Work task: Set out exactly, line by line, the stretch of data below that begins at the line containing "D1: none -> zener 9.1V (A NET1, K VA)" and ends at the line containing "XT3: none -> 8MHz (NET4, NET15)", with both ends kept.

(Dataset entries)
▼

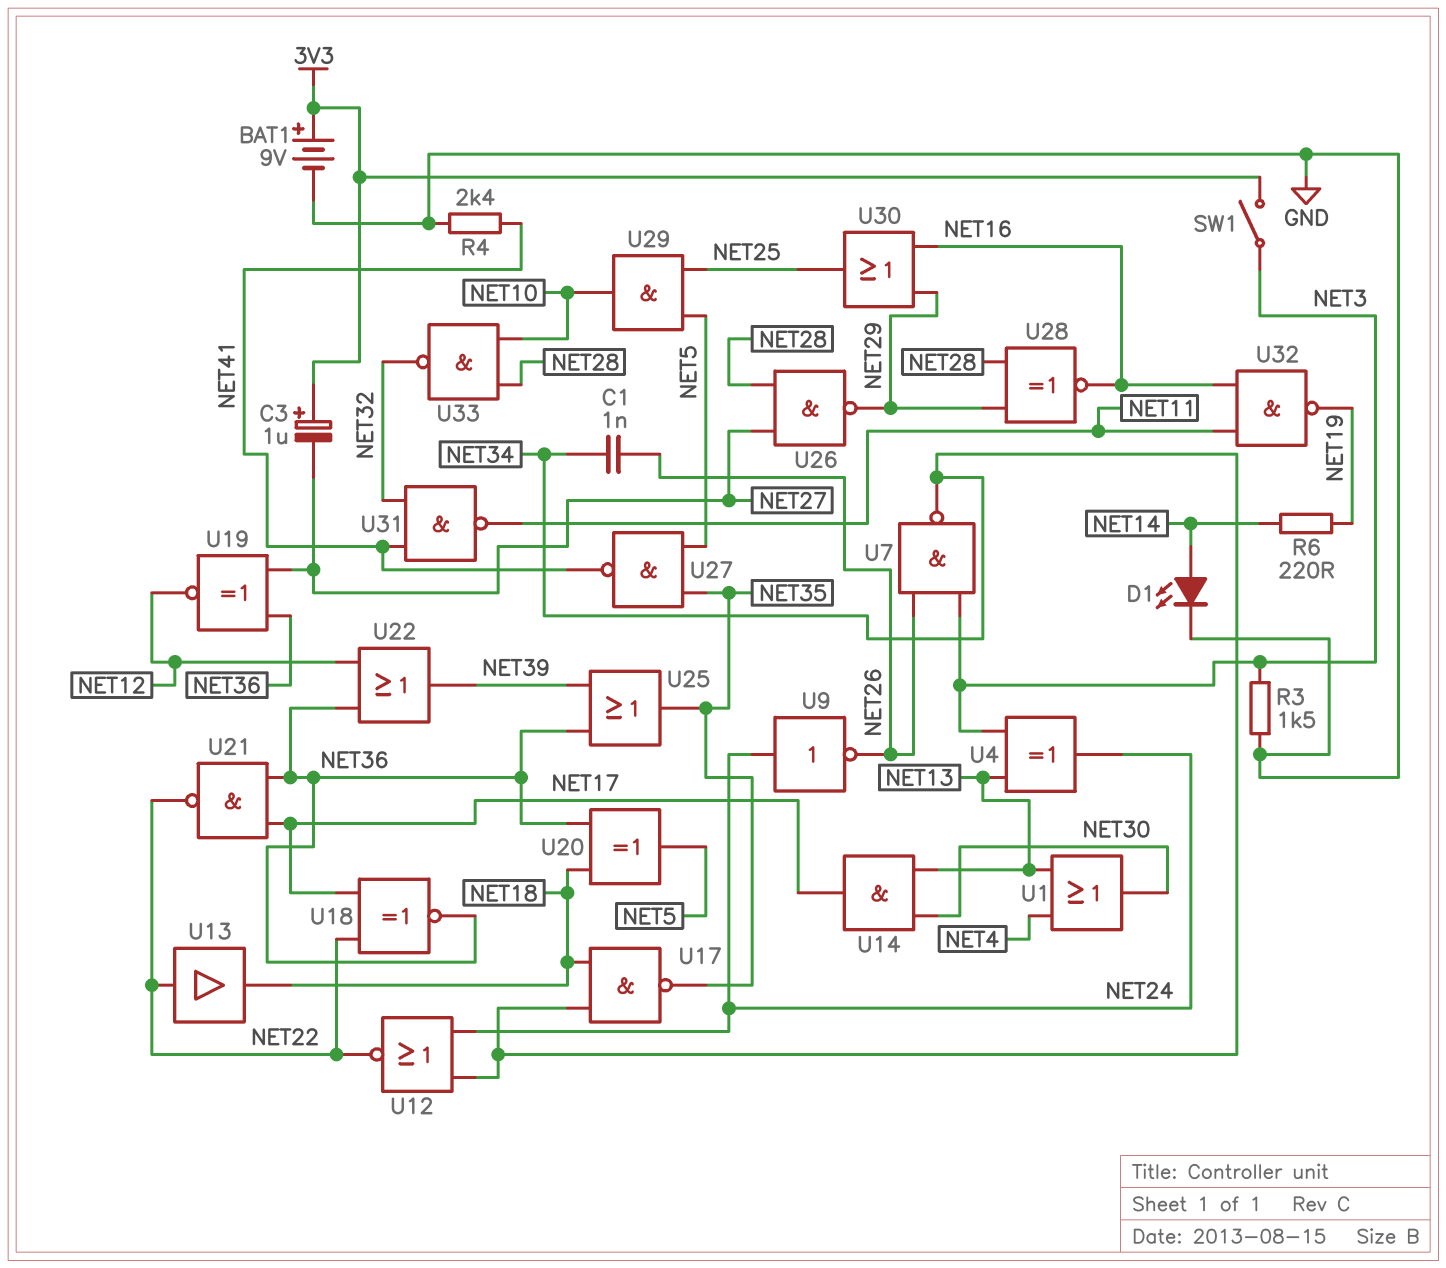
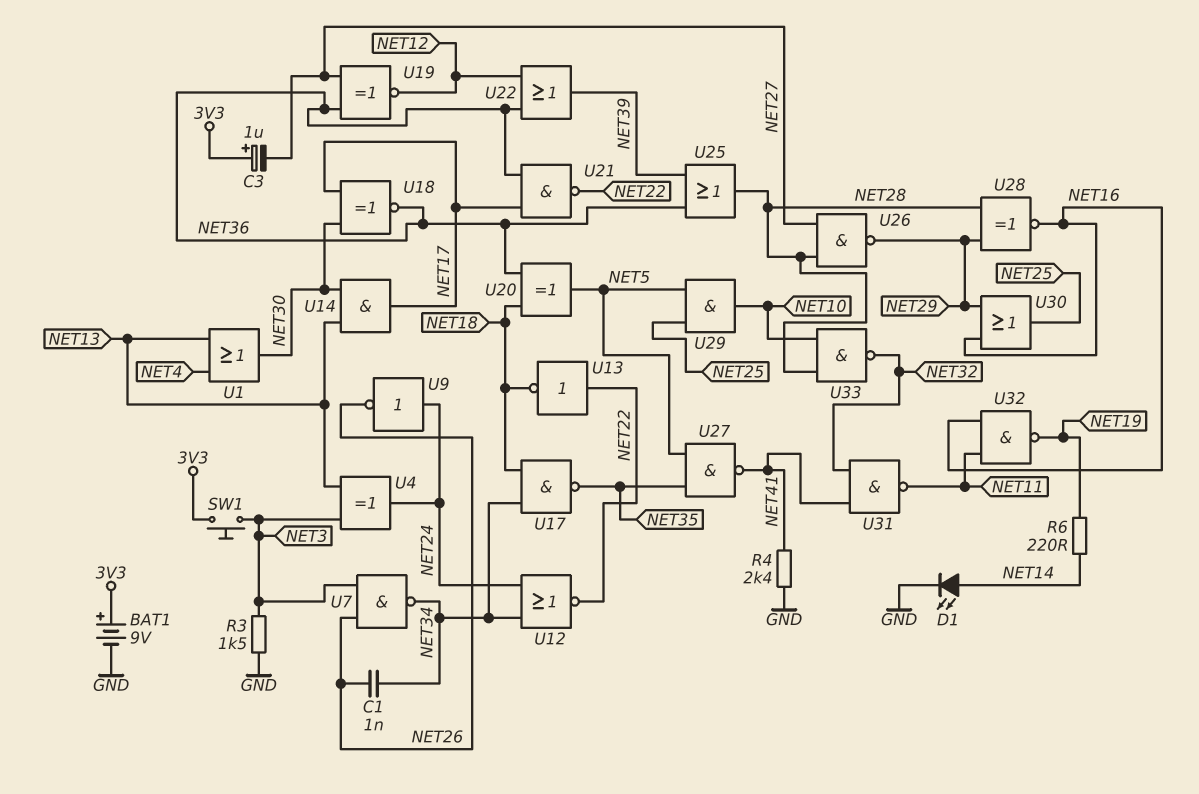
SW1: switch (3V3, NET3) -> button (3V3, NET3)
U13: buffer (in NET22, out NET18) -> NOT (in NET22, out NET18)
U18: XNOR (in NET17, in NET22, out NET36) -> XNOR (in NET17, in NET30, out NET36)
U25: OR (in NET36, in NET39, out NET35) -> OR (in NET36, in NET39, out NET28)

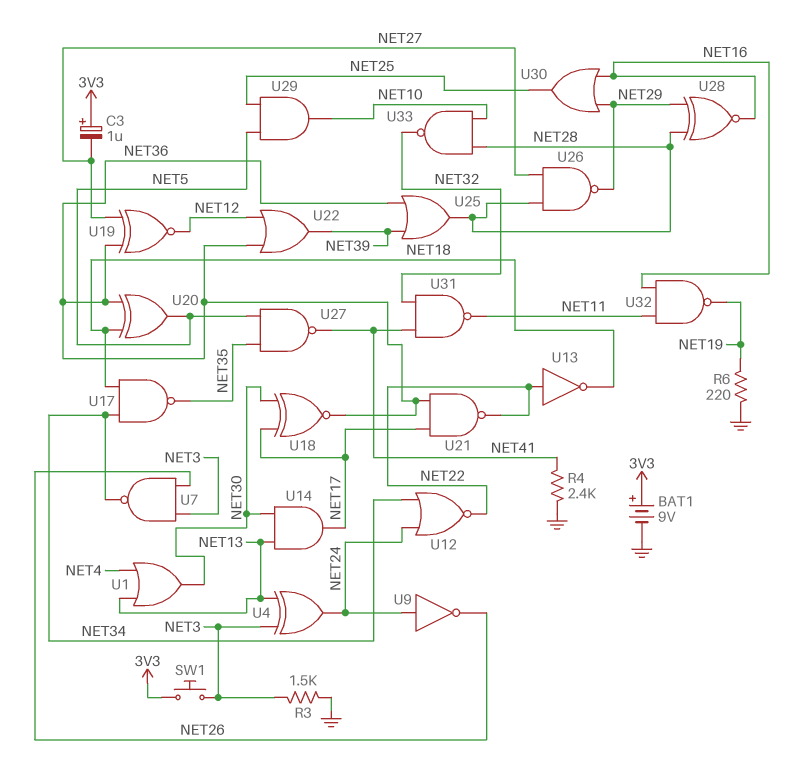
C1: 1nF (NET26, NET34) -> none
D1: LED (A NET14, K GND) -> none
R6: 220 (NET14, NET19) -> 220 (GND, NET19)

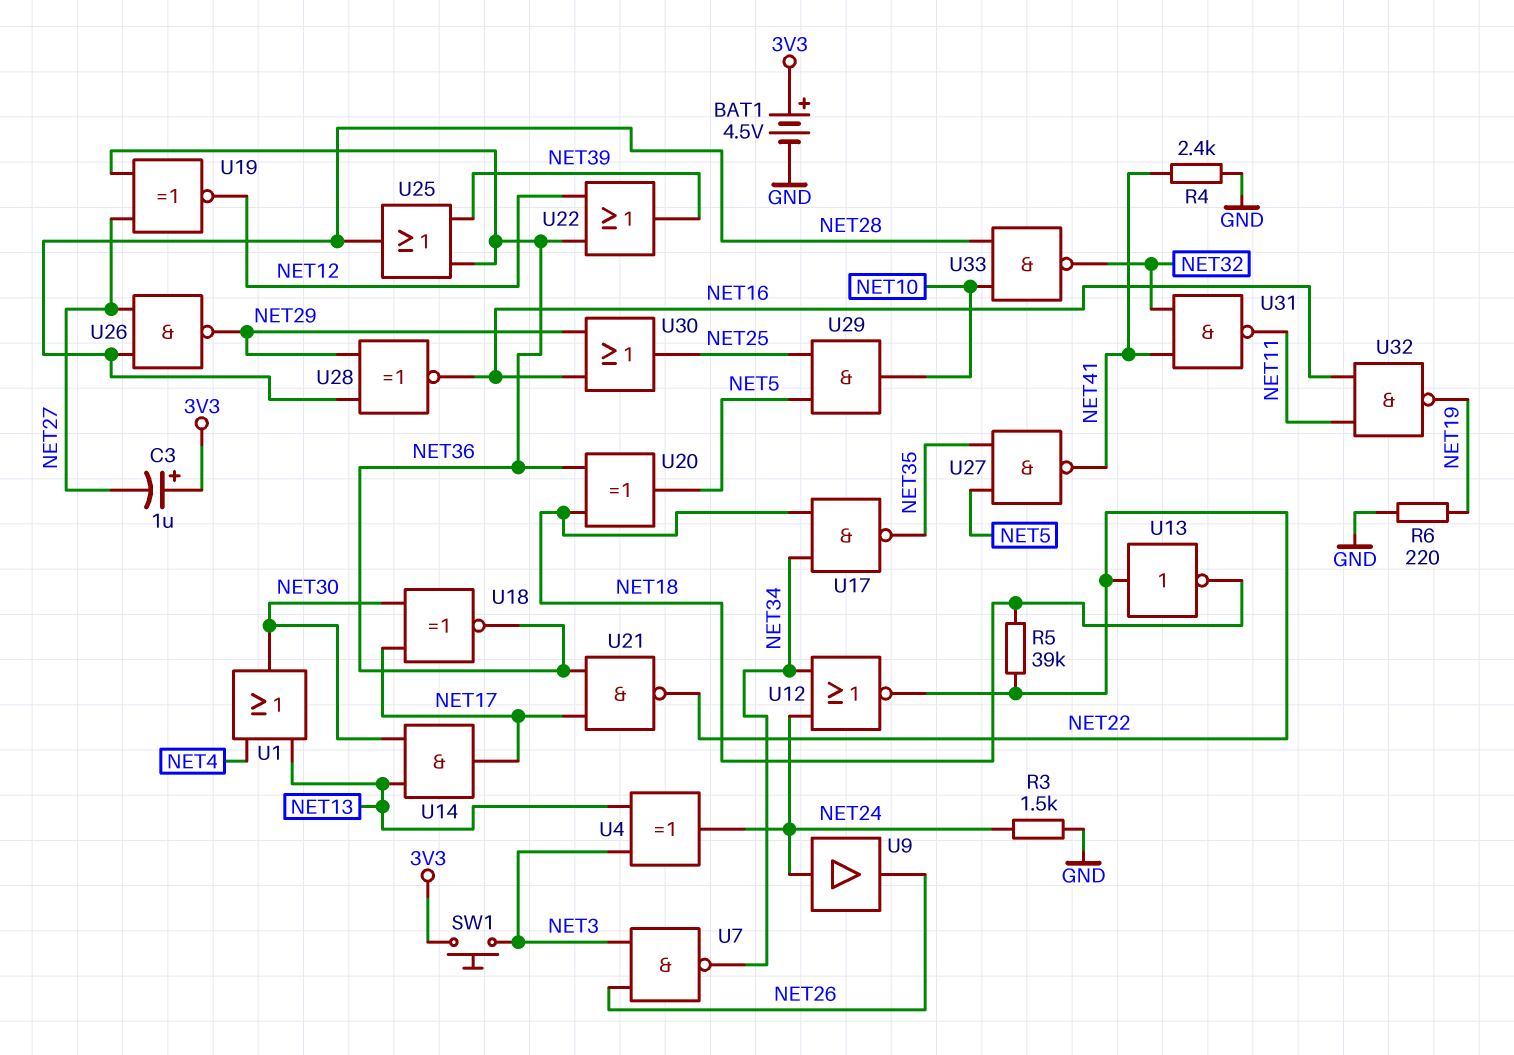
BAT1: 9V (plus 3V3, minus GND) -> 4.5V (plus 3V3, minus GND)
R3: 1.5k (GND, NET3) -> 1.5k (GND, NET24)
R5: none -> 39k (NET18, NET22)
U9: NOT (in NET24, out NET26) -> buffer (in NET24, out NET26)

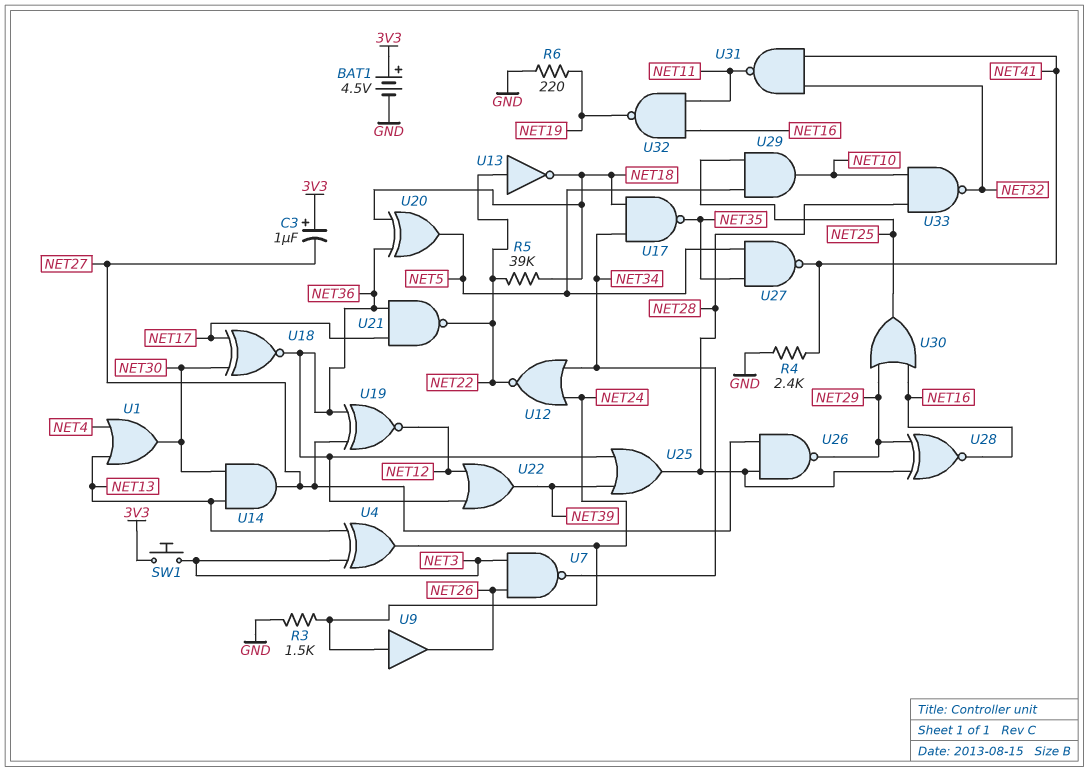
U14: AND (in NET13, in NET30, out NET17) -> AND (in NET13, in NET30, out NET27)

▲
▼

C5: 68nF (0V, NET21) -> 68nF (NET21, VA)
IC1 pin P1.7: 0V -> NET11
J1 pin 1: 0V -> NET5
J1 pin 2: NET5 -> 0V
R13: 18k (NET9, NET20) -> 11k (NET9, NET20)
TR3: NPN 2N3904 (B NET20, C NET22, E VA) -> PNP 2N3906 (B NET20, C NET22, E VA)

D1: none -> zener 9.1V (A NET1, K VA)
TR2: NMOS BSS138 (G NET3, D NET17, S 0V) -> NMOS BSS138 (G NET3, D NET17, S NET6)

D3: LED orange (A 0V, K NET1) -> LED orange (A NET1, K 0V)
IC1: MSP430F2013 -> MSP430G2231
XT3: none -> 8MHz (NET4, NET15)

▲

Output of the exercise:
D1: none -> zener 9.1V (A NET1, K VA)
TR2: NMOS BSS138 (G NET3, D NET17, S 0V) -> NMOS BSS138 (G NET3, D NET17, S NET6)

D3: LED orange (A 0V, K NET1) -> LED orange (A NET1, K 0V)
IC1: MSP430F2013 -> MSP430G2231
XT3: none -> 8MHz (NET4, NET15)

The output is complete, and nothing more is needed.